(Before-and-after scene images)
□ □ □ □ □

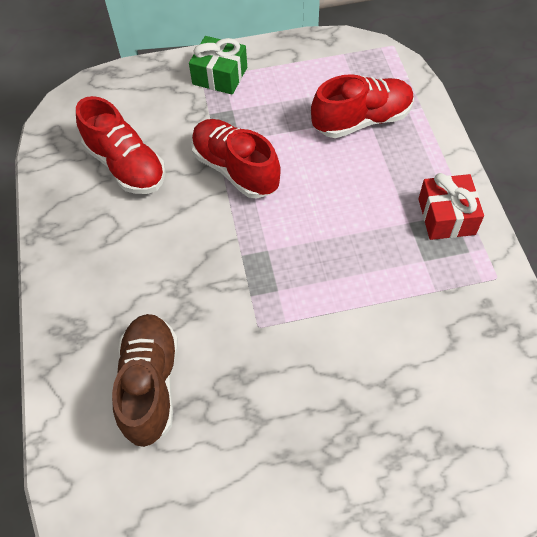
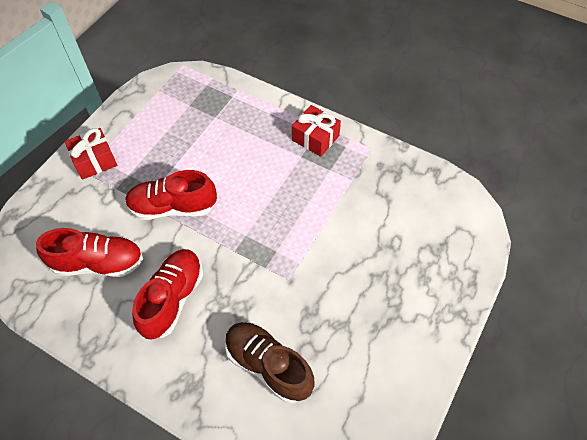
camera: 50 degrees left, 0 degrees up
(220, 76) = (95, 160): green gift -> red gift
(362, 120) = (214, 121): red shoe -> red shoe (173, 298)

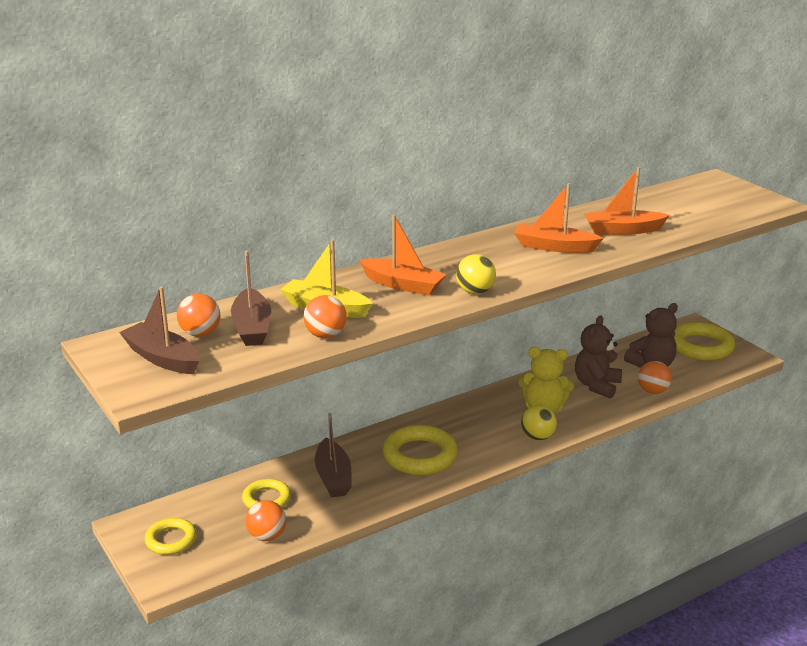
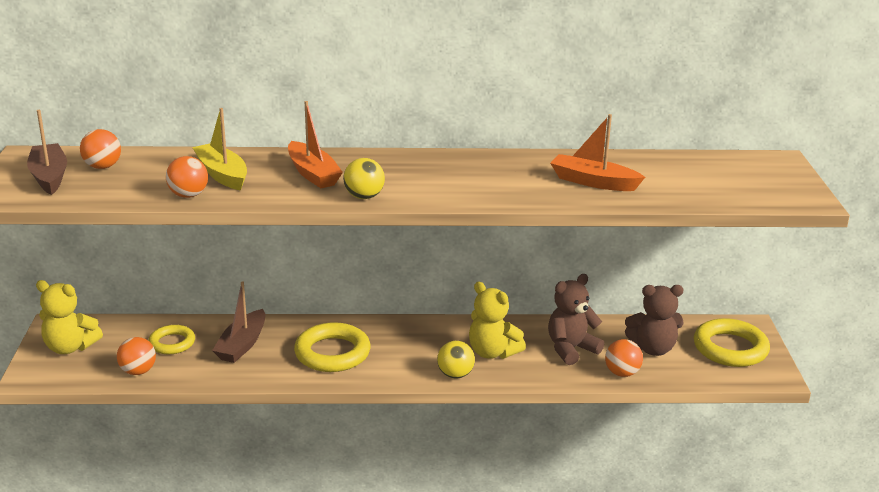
camera: 30 degrees right, 0 degrees up
(171, 540) = (70, 347): yellow ring -> yellow teddy bear
(252, 327) = (145, 173): brown boat -> none
(554, 247) = (500, 179): orange boat -> none

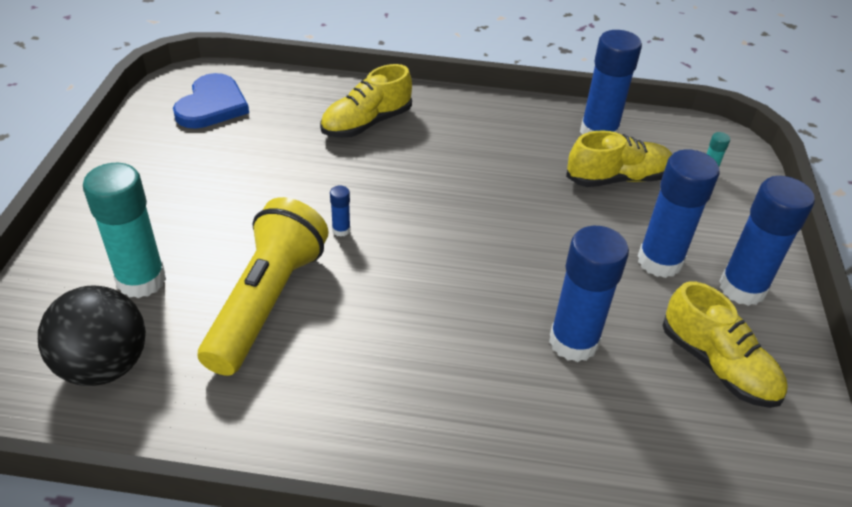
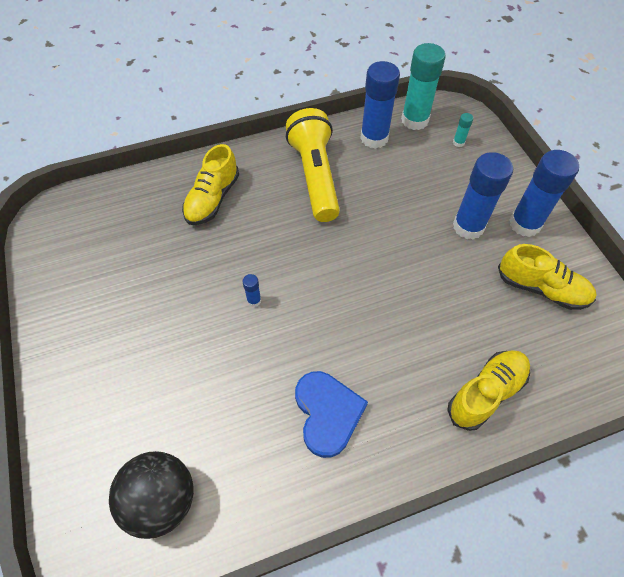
camera: 25 degrees left, 15 degrees up
(141, 280) = (138, 415): turquoise glue stick -> turquoise glue stick (414, 120)
(212, 105) = (83, 233): blue heart -> blue heart (327, 413)
(266, 301) = (241, 386): yellow flashlight -> yellow flashlight (314, 176)
(573, 342) = (453, 314): blue glue stick -> none
(617, 178) = (407, 171): yellow shoe -> yellow shoe (486, 393)

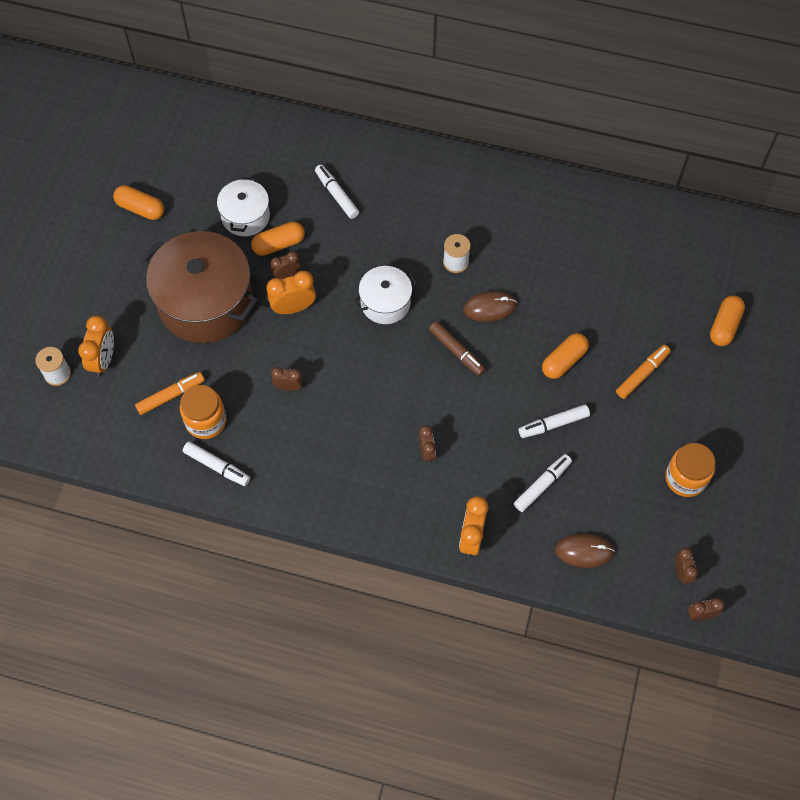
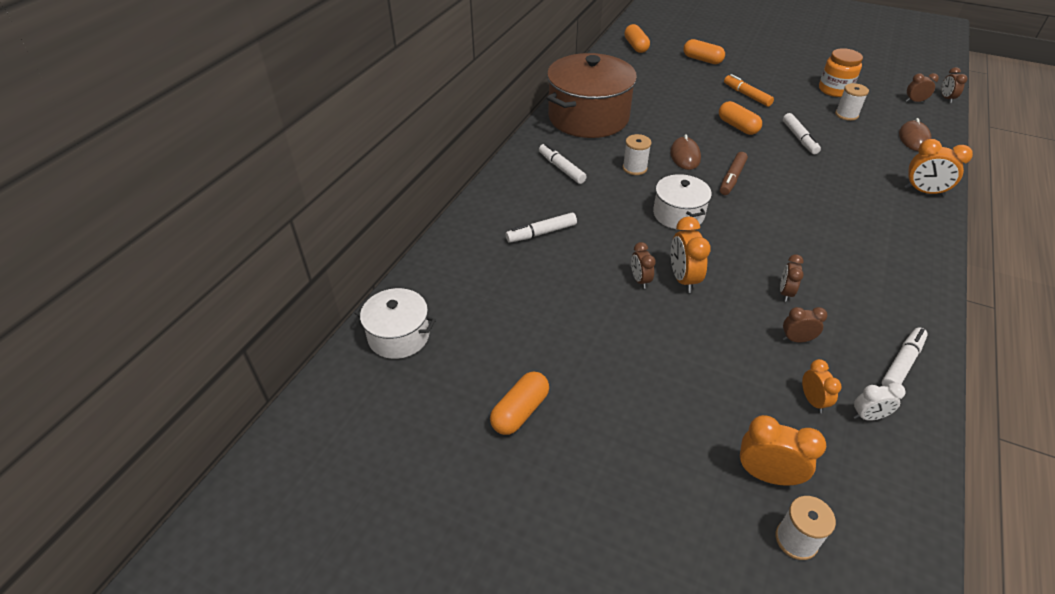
camera: 80 degrees left, 20 degrees down
(160, 432) = (868, 416): none -> white clock
(171, 395) = (812, 401): orange marker -> orange clock
(205, 302) = (674, 354): brown pot -> brown pot (588, 117)
(206, 421) = (842, 368): orange jar -> none
(245, 216) = (554, 307): white pot -> white pot (399, 336)
(278, 244) = (598, 283): orange capsule -> orange capsule (636, 46)
(427, 452) = (842, 207): brown clock -> brown clock (796, 339)
(457, 351) = (732, 178): brown marker -> brown marker turned 150 degrees clockwise
(542, 485) = (859, 150): white marker -> white marker (561, 168)
(623, 483) = (846, 115): none -> white spool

□ □ □ □ □

> _Your assignment_: Exactly the lines above from the one with "(205, 302) = (674, 354): brown" to the one with "(278, 244) = (598, 283): orange", both included, are to be quoted; leave the rest out.

> _Result of the task_:
(205, 302) = (674, 354): brown pot -> brown pot (588, 117)
(206, 421) = (842, 368): orange jar -> none
(245, 216) = (554, 307): white pot -> white pot (399, 336)
(278, 244) = (598, 283): orange capsule -> orange capsule (636, 46)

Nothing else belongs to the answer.